§ TASK OBJECTIVE
Scan the records for the string "camera", then copy each line that has it.

Object change listings
*****
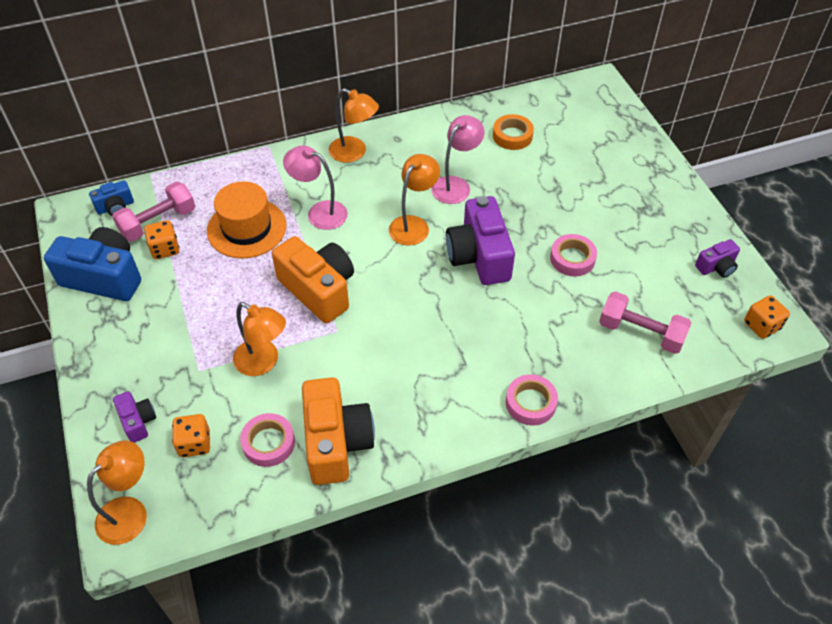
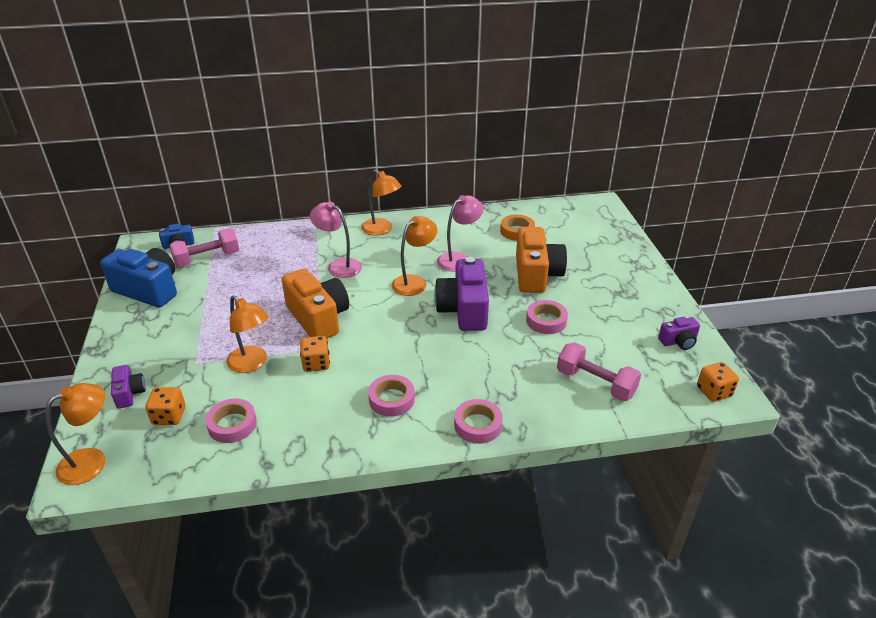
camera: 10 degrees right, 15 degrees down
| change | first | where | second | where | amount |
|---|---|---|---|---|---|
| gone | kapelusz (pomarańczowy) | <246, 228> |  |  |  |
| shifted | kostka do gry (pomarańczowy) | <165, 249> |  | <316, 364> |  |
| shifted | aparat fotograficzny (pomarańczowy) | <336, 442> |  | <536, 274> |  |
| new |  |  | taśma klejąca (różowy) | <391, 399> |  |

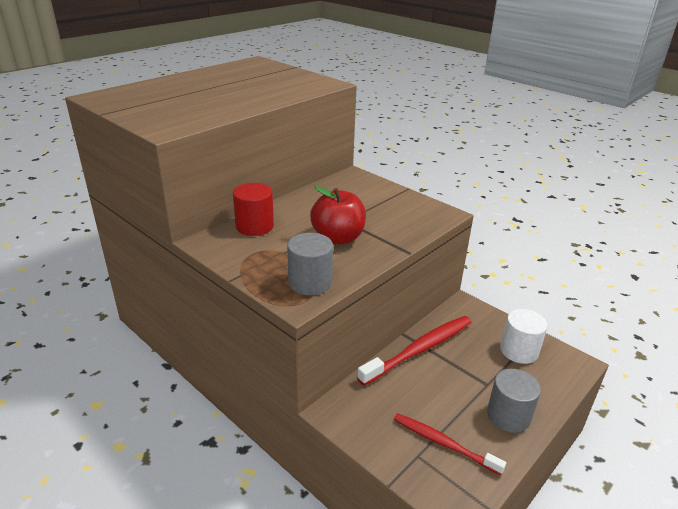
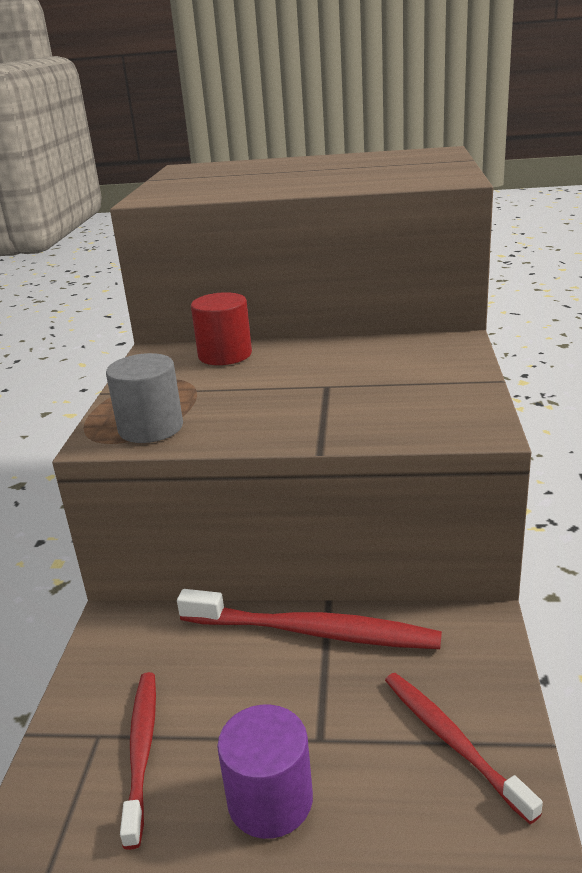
camera: 55 degrees right, 5 degrees down
| change | first | where | second | where | amount |
|---|---|---|---|---|---|
| gone | jabłko (czerwony) | <338, 238> |  |  |  |
| swapped | walec (biały) | <519, 351> | szczoteczka do zębów (czerwony) | <451, 740> |  |
| repainted | walec (szary) | <508, 415> | walec (fioletowy) | <270, 800> |  |

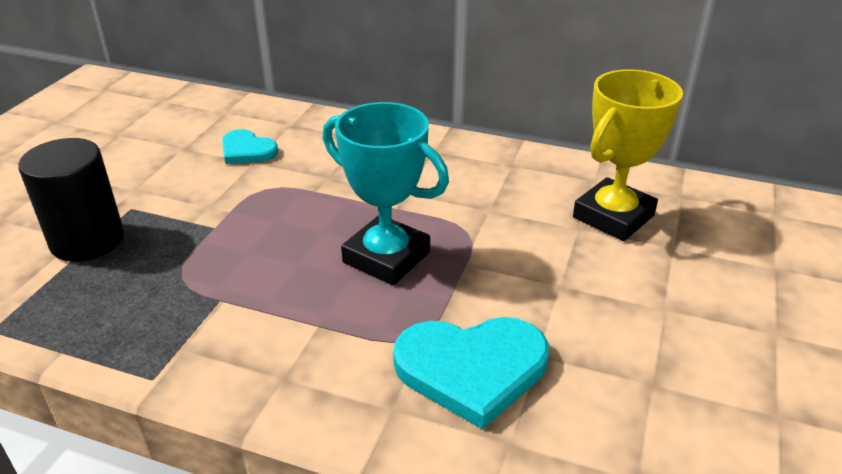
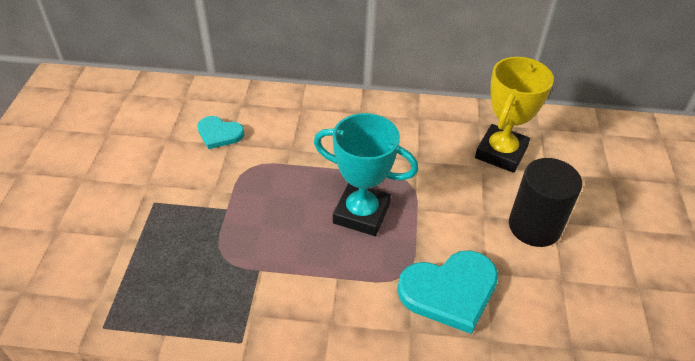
camera: 15 degrees left, 10 degrees up
| change | first | where | second | where | amount |
|---|---|---|---|---|---|
| shifted | walec (czarny) | <87, 240> |  | <534, 226> |  |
*****
§ WRITTEN SOLUTION
camera: 10 degrees right, 15 degrees down
camera: 55 degrees right, 5 degrees down
camera: 15 degrees left, 10 degrees up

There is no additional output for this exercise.